**TASK REQUIREMENTS**
Please repeat only the lines below starting at the line that holds "SW3: button (GND, n4) -> button (GND, n6)" and ending at the line that holds "U1: XOR 74HC86", exactly, with both of those lines included and every picture omitted.

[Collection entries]
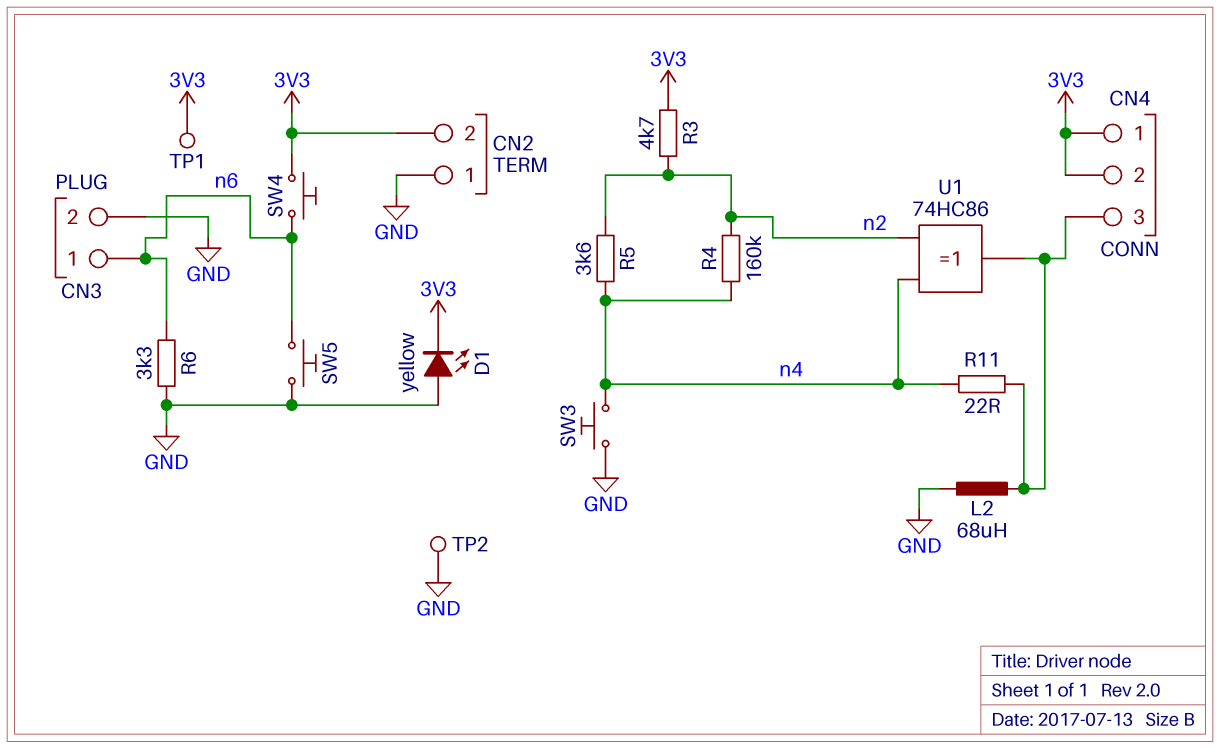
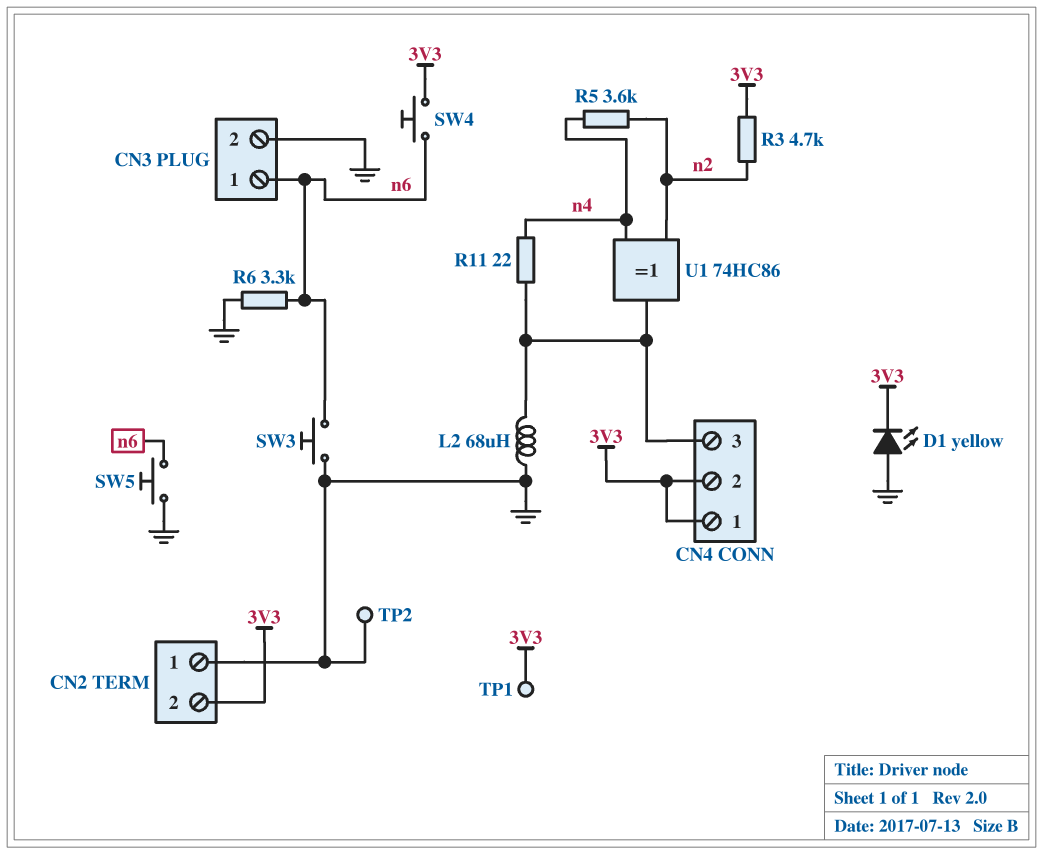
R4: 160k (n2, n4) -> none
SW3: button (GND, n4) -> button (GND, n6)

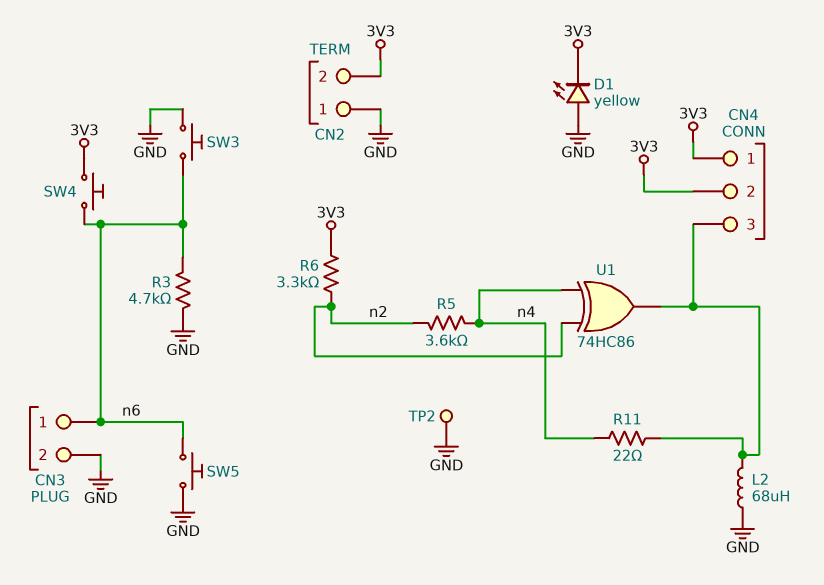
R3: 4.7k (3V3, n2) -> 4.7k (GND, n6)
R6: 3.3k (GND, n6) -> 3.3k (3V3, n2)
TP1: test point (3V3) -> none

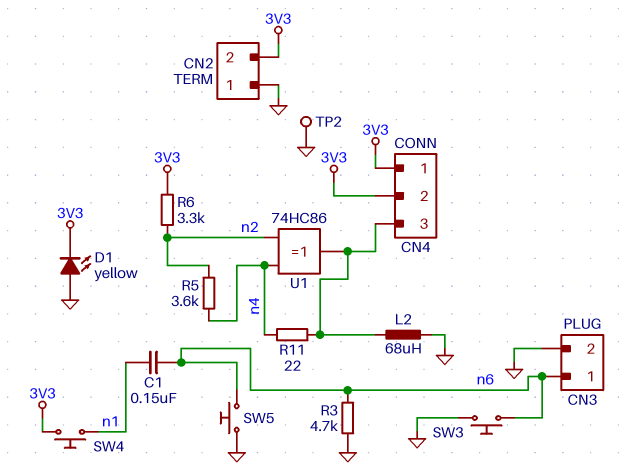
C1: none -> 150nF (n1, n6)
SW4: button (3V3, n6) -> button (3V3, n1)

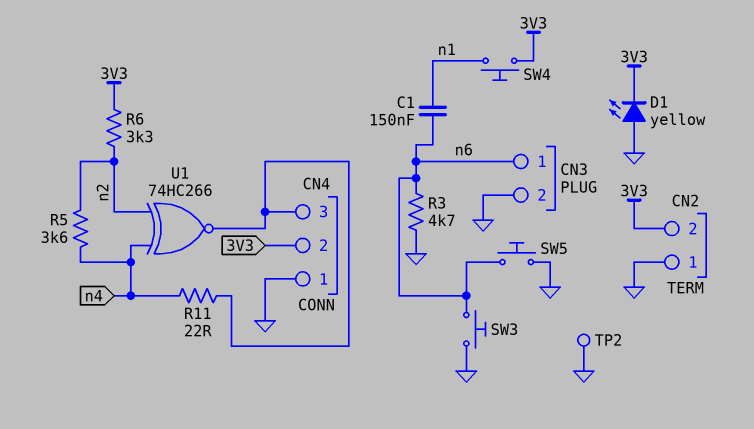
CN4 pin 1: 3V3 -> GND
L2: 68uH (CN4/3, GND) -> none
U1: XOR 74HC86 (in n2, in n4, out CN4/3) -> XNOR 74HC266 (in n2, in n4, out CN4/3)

...

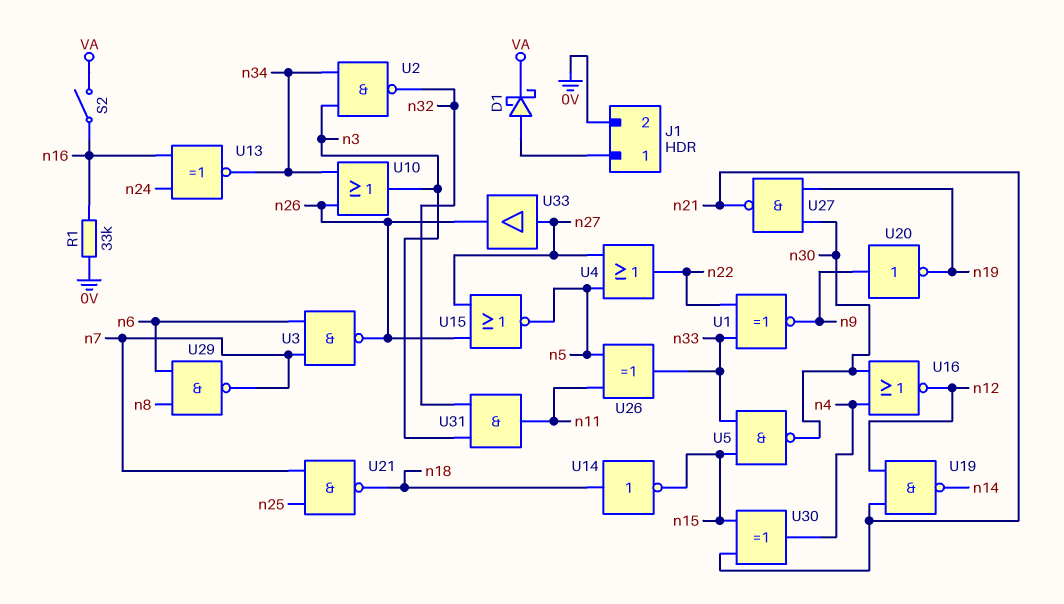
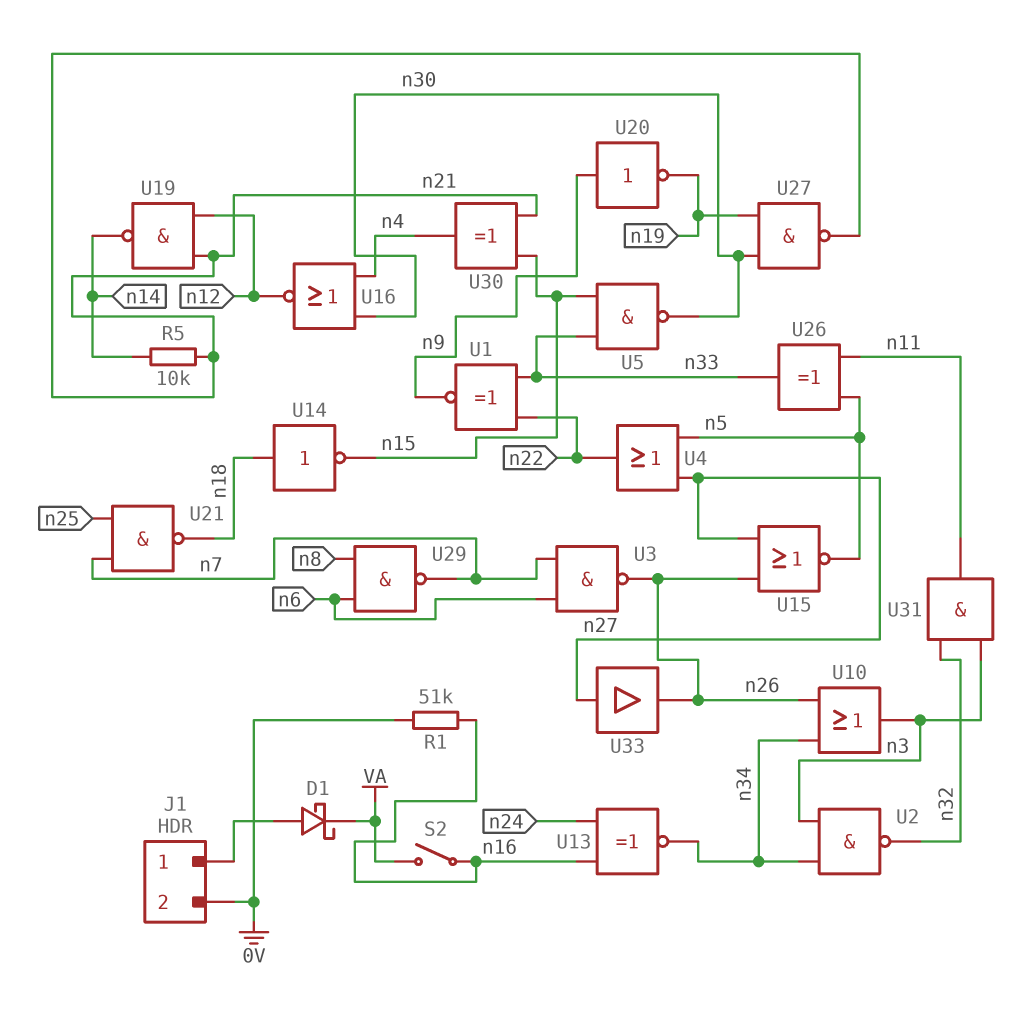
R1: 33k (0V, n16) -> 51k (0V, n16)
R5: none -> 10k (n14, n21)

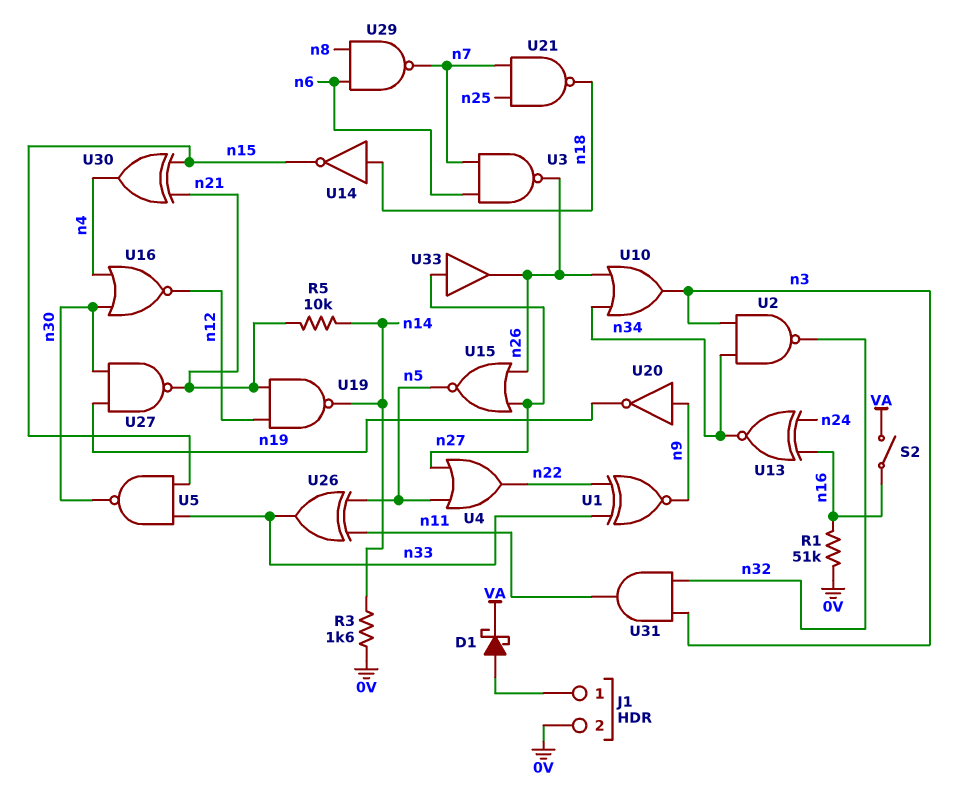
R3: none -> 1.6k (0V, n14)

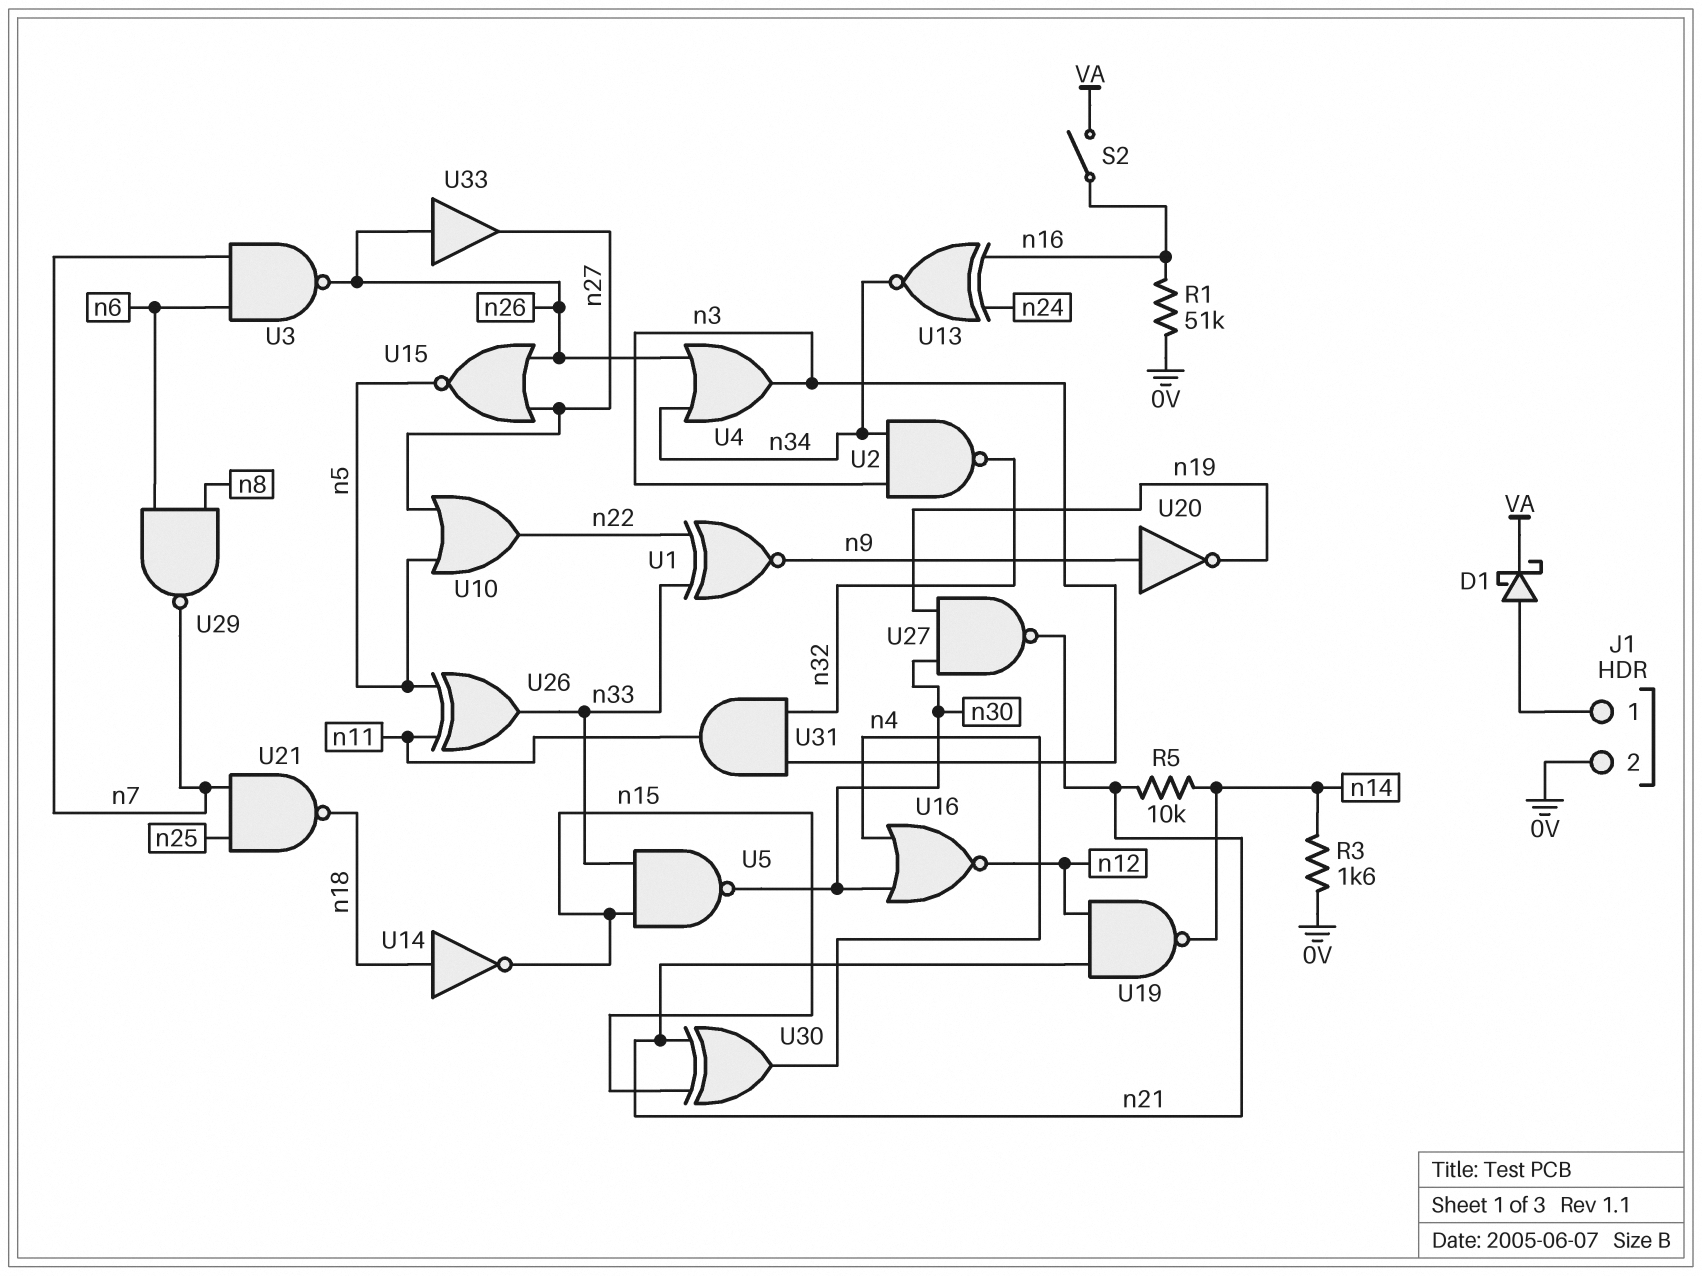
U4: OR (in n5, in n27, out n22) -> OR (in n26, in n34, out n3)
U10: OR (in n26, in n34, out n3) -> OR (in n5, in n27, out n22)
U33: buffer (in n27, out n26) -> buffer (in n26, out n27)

**SOLVED PROBLEM**
SW3: button (GND, n4) -> button (GND, n6)

R3: 4.7k (3V3, n2) -> 4.7k (GND, n6)
R6: 3.3k (GND, n6) -> 3.3k (3V3, n2)
TP1: test point (3V3) -> none

C1: none -> 150nF (n1, n6)
SW4: button (3V3, n6) -> button (3V3, n1)

CN4 pin 1: 3V3 -> GND
L2: 68uH (CN4/3, GND) -> none
U1: XOR 74HC86 (in n2, in n4, out CN4/3) -> XNOR 74HC266 (in n2, in n4, out CN4/3)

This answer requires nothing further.